### Your instructions
The records that follow are to be transcribed in full, without their images.

################

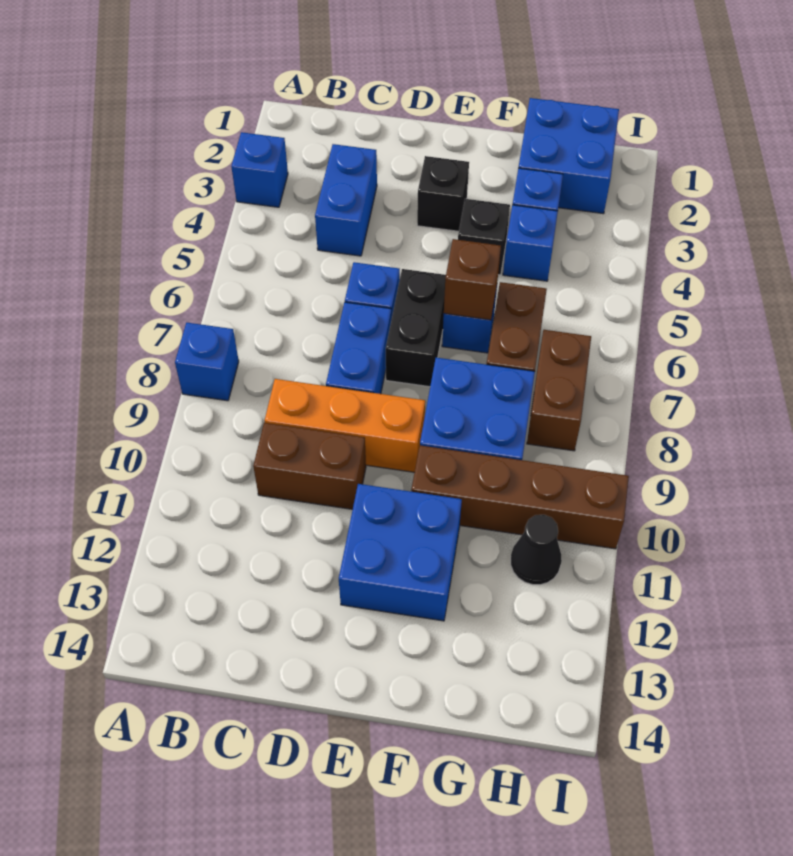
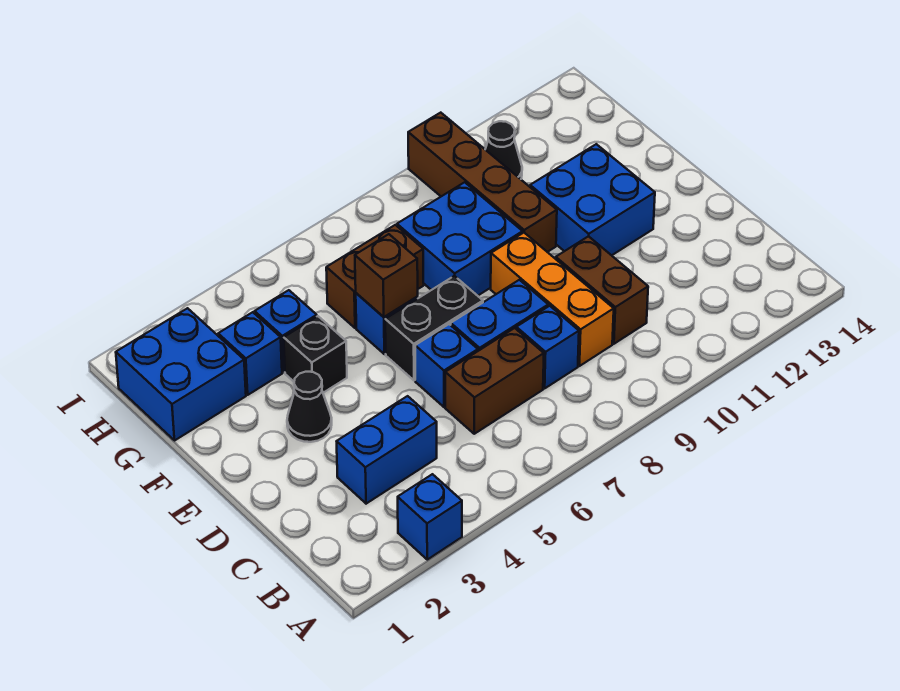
blue brick A8 level 1 -> blue brick C8 level 1
black brick E3 level 1 -> black cone E3 level 1
brown brick H7:H8 level 1 -> brown brick C6:C7 level 1

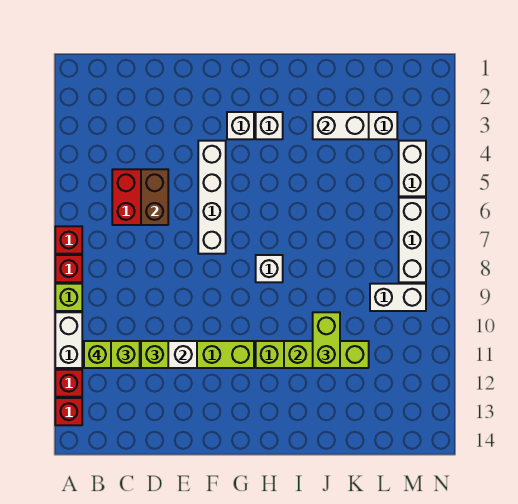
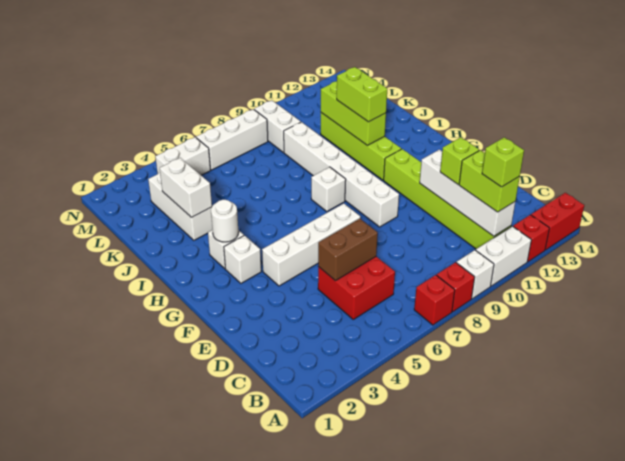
lime brick A9 level 1 -> white brick A9 level 1
red brick A13 level 1 -> red brick A13:A14 level 1
none -> white brick F9:K9 level 1
none -> white round brick H3 level 2
lime brick J10:J11 level 3 -> lime brick I11:J11 level 3

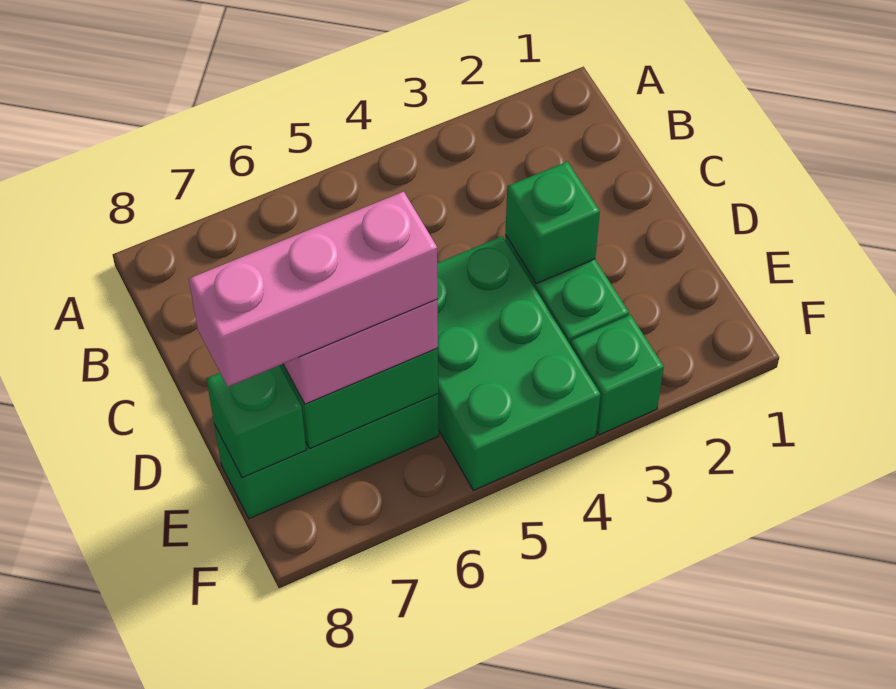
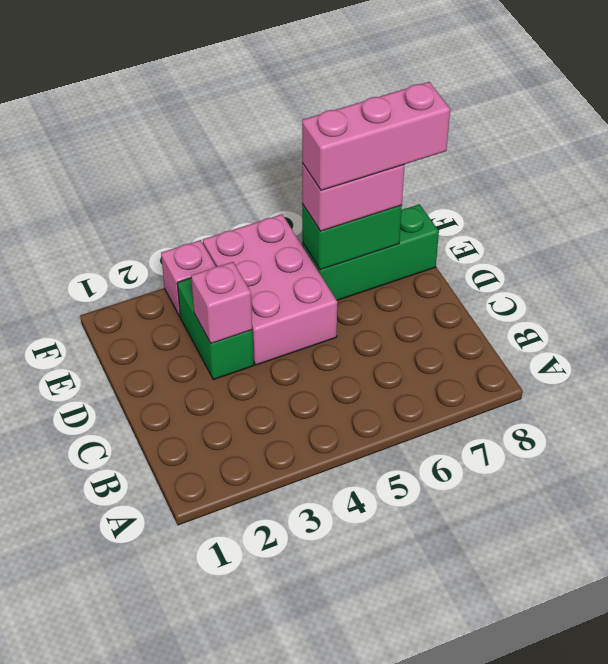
green brick D3 level 2 -> pink brick D3 level 2
green brick D4:F5 level 1 -> pink brick D4:F5 level 1
green brick E8 level 2 -> none
green brick F3 level 1 -> pink brick F3 level 1

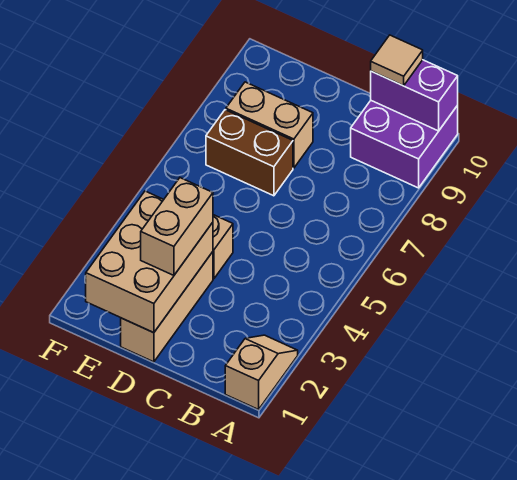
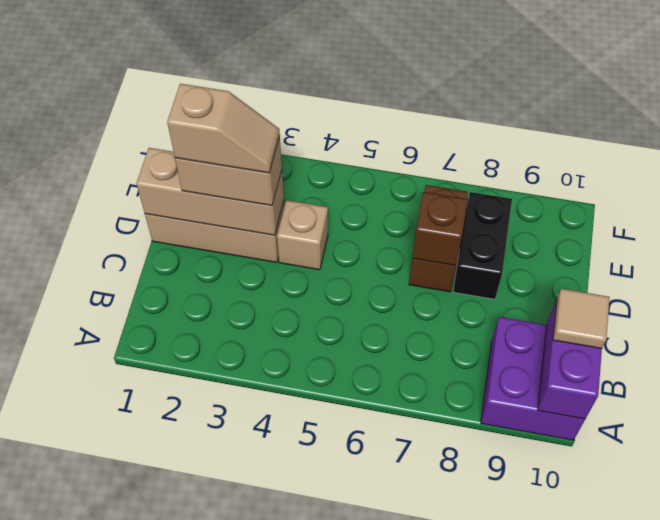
tan slope A1:A2 level 1 top 1 -> tan slope D2:D3 level 4 top 2
tan brick D1:E3 level 2 -> tan brick D1:D3 level 2
none -> brown brick D7 level 2
tan brick D8:E8 level 1 -> black brick D8:E8 level 1

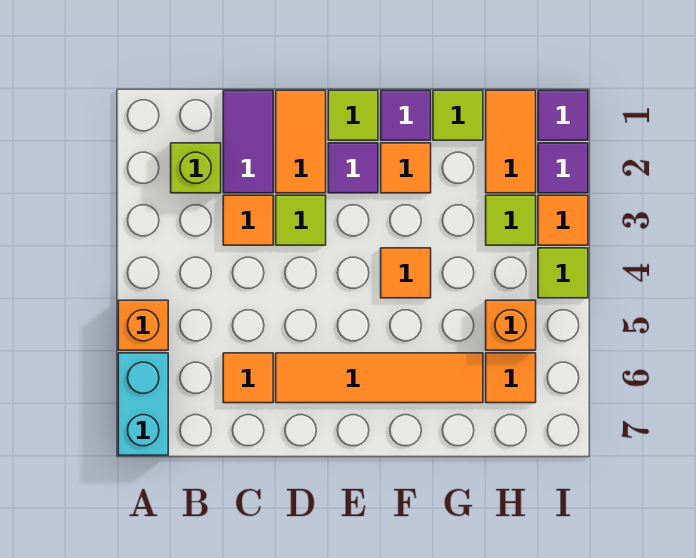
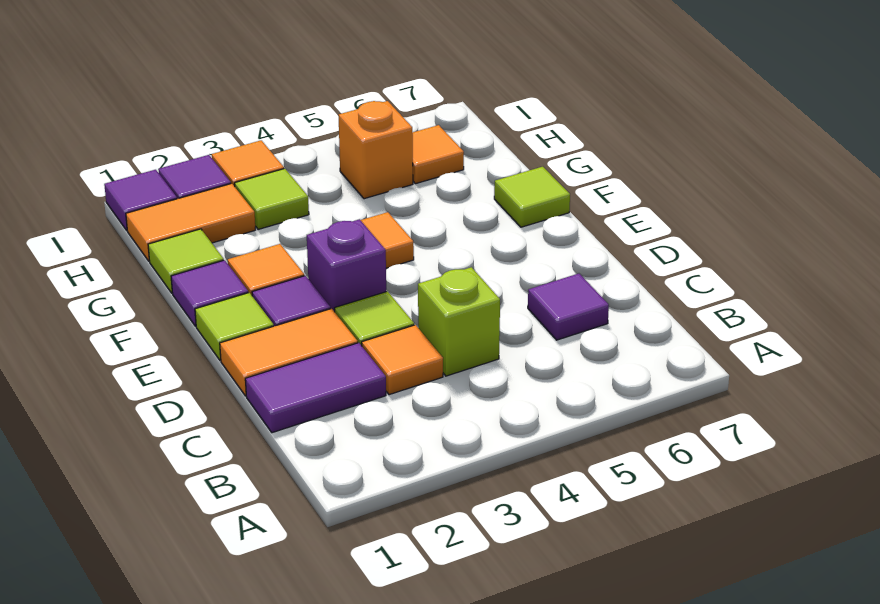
orange brick A5 level 1 -> none
cyan brick A6:A7 level 1 -> none
lime brick B2 level 1 -> lime brick C4 level 1
orange tile C6 level 1 -> purple tile C6 level 1
orange tile D6:G6 level 1 -> none
none -> purple brick E3 level 1
lime tile I4 level 1 -> lime tile F7 level 1

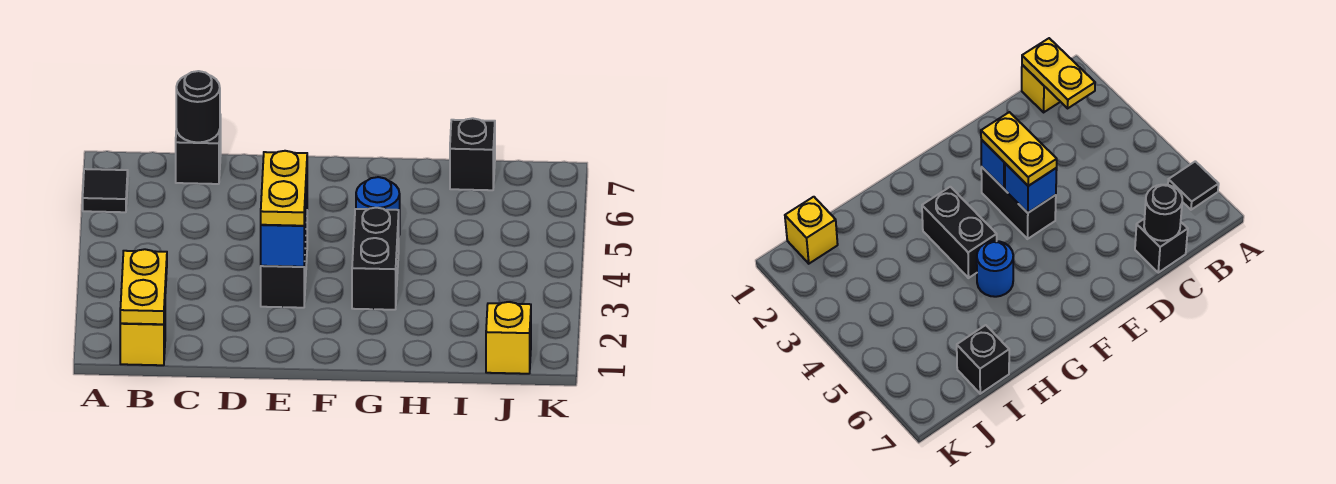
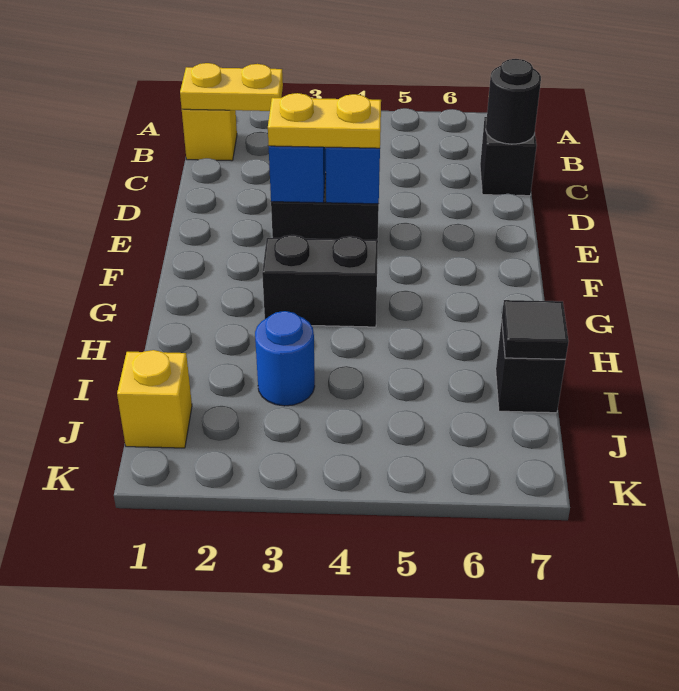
black tile A6 level 1 -> black tile I7 level 2
blue round brick G5 level 1 -> blue round brick I3 level 1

################

### Response below
blue brick A8 level 1 -> blue brick C8 level 1
black brick E3 level 1 -> black cone E3 level 1
brown brick H7:H8 level 1 -> brown brick C6:C7 level 1

lime brick A9 level 1 -> white brick A9 level 1
red brick A13 level 1 -> red brick A13:A14 level 1
none -> white brick F9:K9 level 1
none -> white round brick H3 level 2
lime brick J10:J11 level 3 -> lime brick I11:J11 level 3

green brick D3 level 2 -> pink brick D3 level 2
green brick D4:F5 level 1 -> pink brick D4:F5 level 1
green brick E8 level 2 -> none
green brick F3 level 1 -> pink brick F3 level 1

tan slope A1:A2 level 1 top 1 -> tan slope D2:D3 level 4 top 2
tan brick D1:E3 level 2 -> tan brick D1:D3 level 2
none -> brown brick D7 level 2
tan brick D8:E8 level 1 -> black brick D8:E8 level 1

orange brick A5 level 1 -> none
cyan brick A6:A7 level 1 -> none
lime brick B2 level 1 -> lime brick C4 level 1
orange tile C6 level 1 -> purple tile C6 level 1
orange tile D6:G6 level 1 -> none
none -> purple brick E3 level 1
lime tile I4 level 1 -> lime tile F7 level 1

black tile A6 level 1 -> black tile I7 level 2
blue round brick G5 level 1 -> blue round brick I3 level 1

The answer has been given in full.